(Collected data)
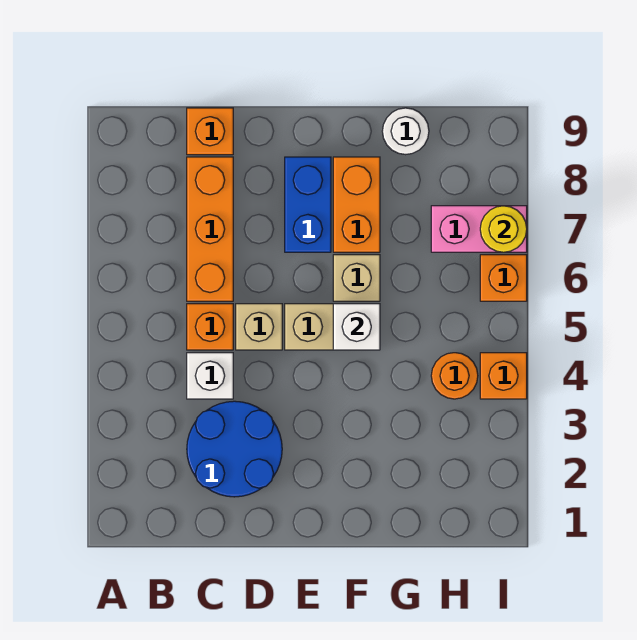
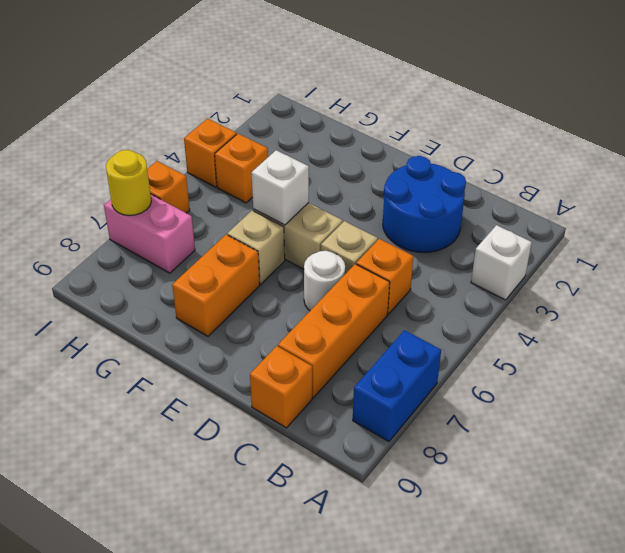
white brick C4 level 1 -> white brick A3 level 1
blue brick E7:E8 level 1 -> blue brick A7:A8 level 1
white round brick G9 level 1 -> white round brick D6 level 1
orange round brick H4 level 1 -> orange brick H4 level 1

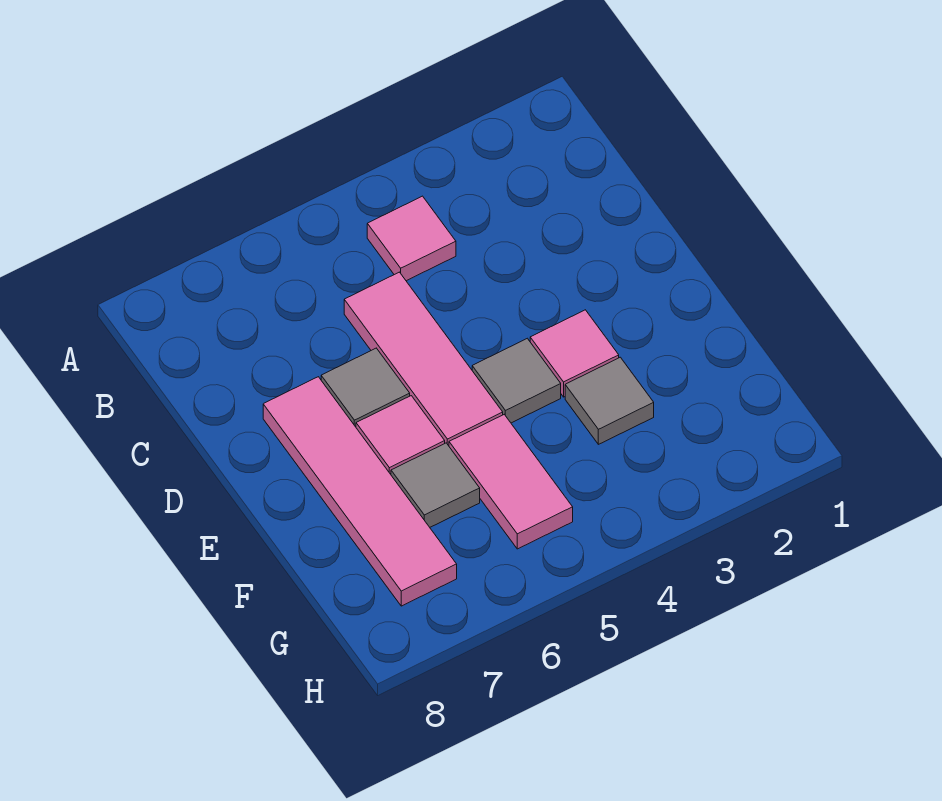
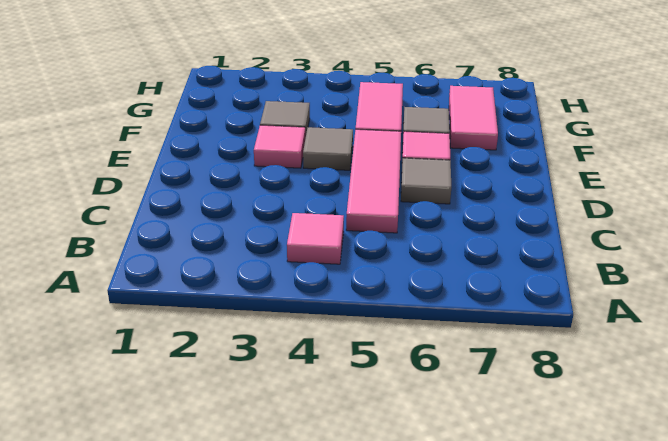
pink tile D7:G7 level 1 -> pink tile F7:G7 level 1

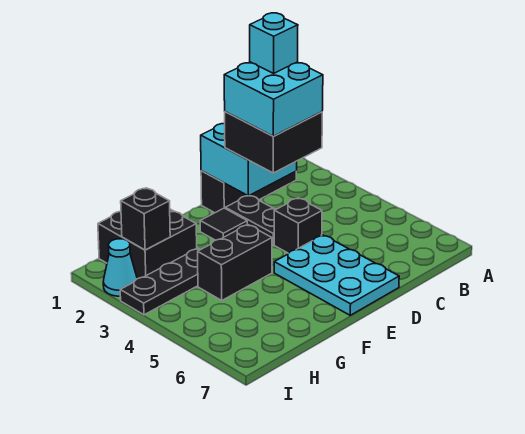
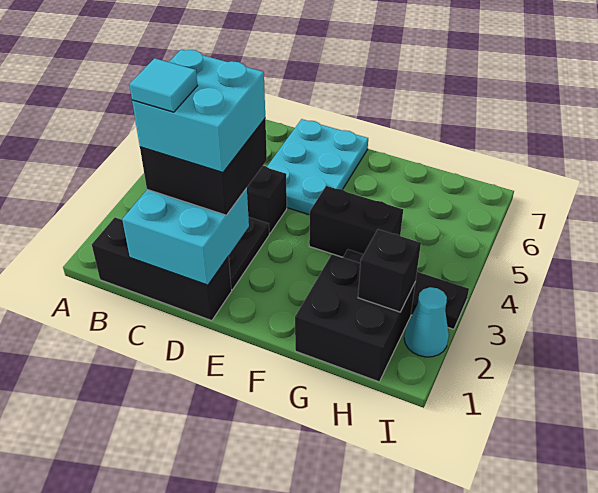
cyan brick C2 level 5 -> cyan tile C2 level 5
black tile E2 level 1 -> none

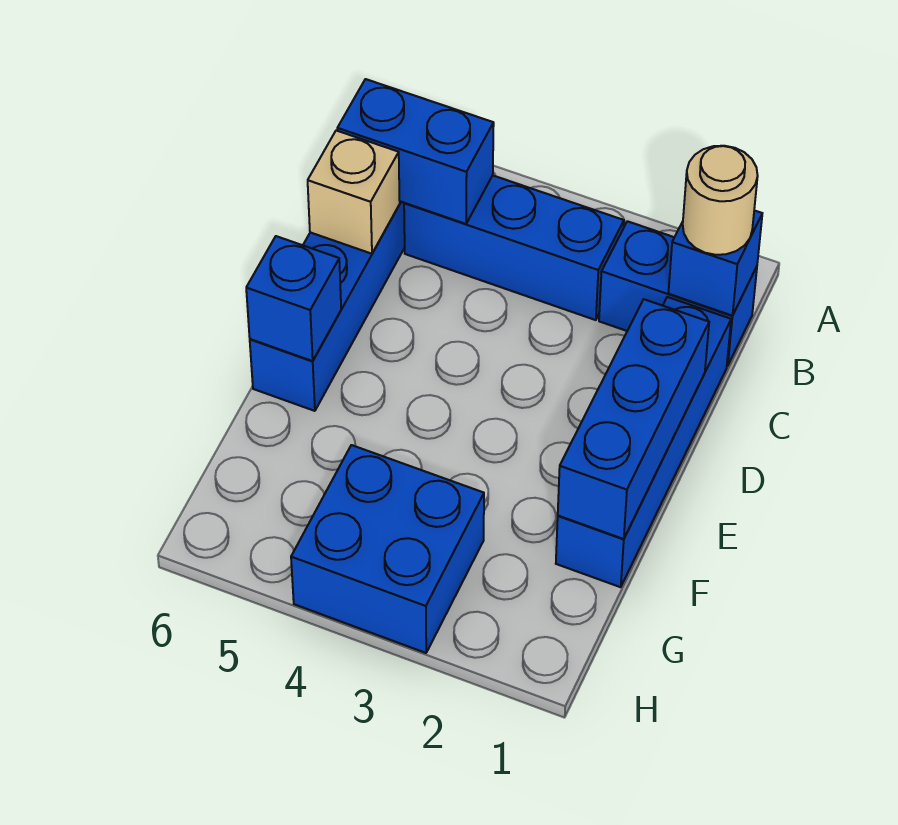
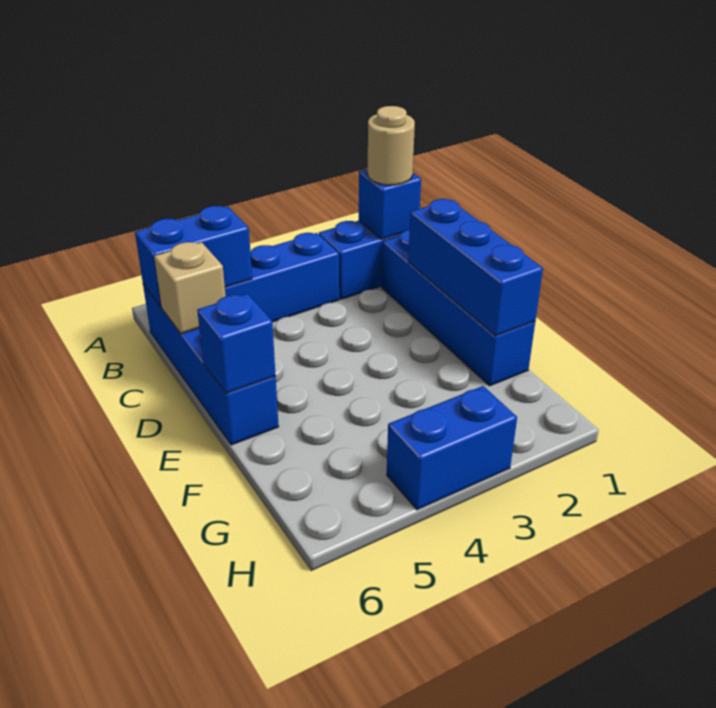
blue brick G3:H4 level 1 -> blue brick H3:H4 level 1

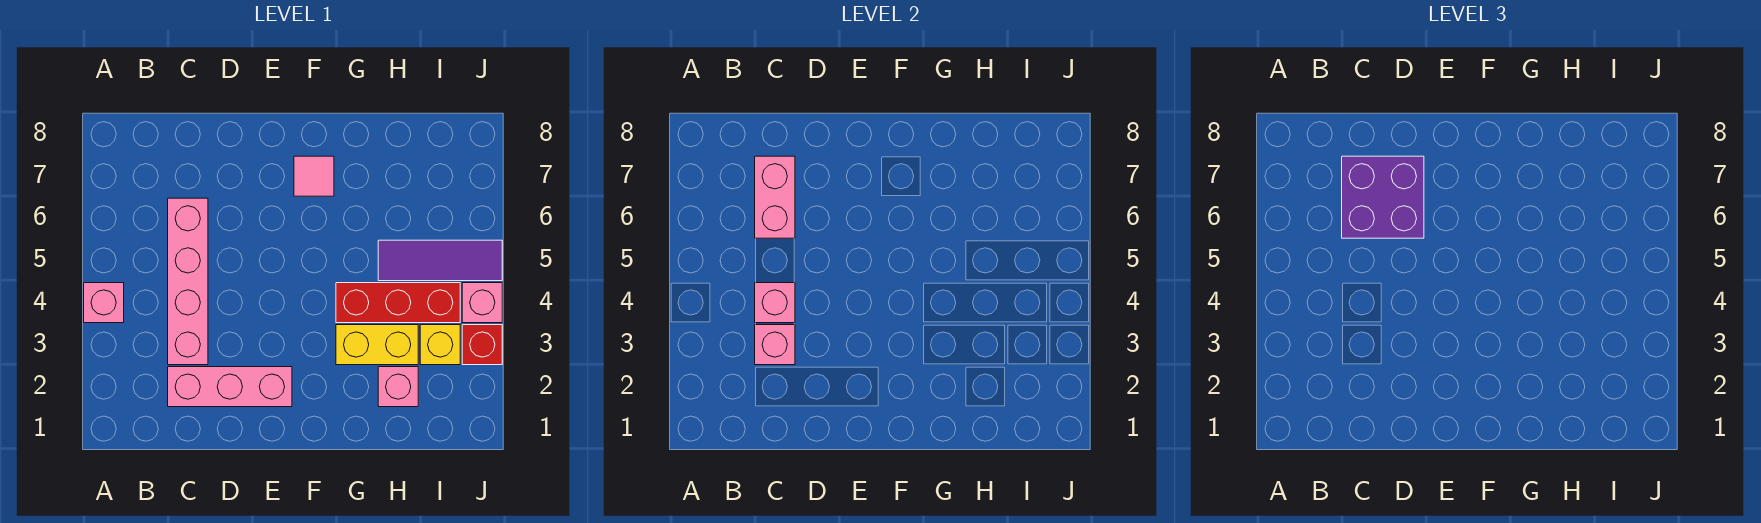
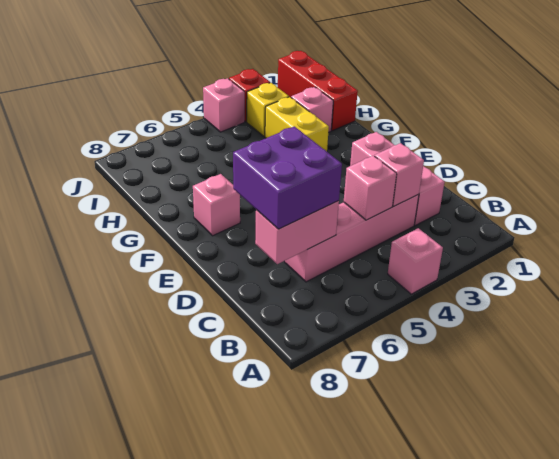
pink tile F7 level 1 -> pink brick F7 level 1
red brick G4:I4 level 1 -> red brick H1:J1 level 1
purple tile H5:J5 level 1 -> none

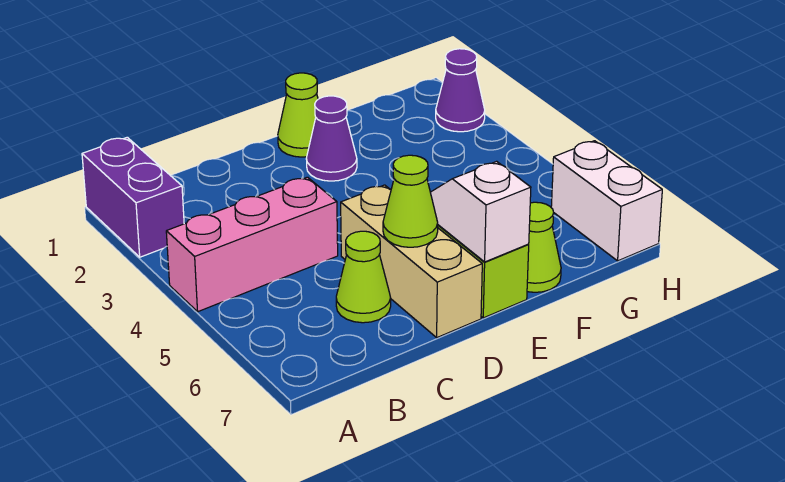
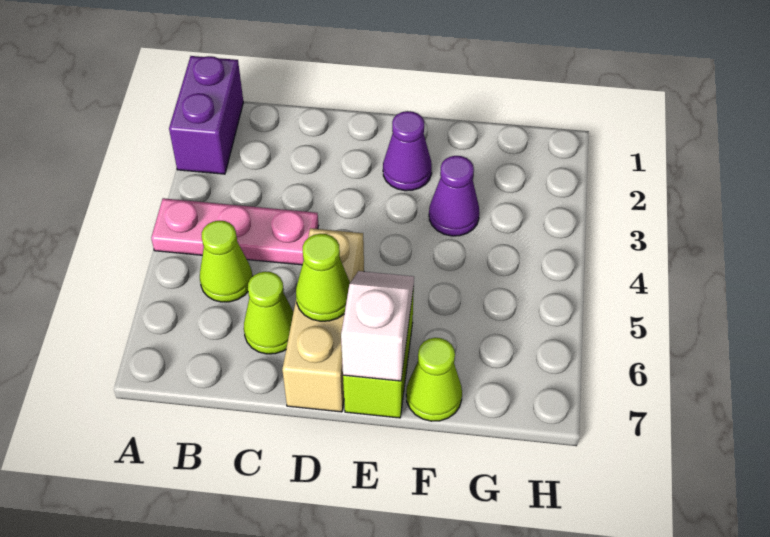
pink brick A4:C4 level 1 -> pink plate A4:C4 level 1
lime cone E1 level 1 -> lime cone B5 level 1
purple cone H2 level 1 -> purple cone F3 level 1
white brick H6:H7 level 1 -> none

(TASK BRIEF) Copy from the entries only those lines that hold the word "brick".

(EXERCISE SOLUTION)
white brick C4 level 1 -> white brick A3 level 1
blue brick E7:E8 level 1 -> blue brick A7:A8 level 1
white round brick G9 level 1 -> white round brick D6 level 1
orange round brick H4 level 1 -> orange brick H4 level 1
cyan brick C2 level 5 -> cyan tile C2 level 5
blue brick G3:H4 level 1 -> blue brick H3:H4 level 1
pink tile F7 level 1 -> pink brick F7 level 1
red brick G4:I4 level 1 -> red brick H1:J1 level 1
pink brick A4:C4 level 1 -> pink plate A4:C4 level 1
white brick H6:H7 level 1 -> none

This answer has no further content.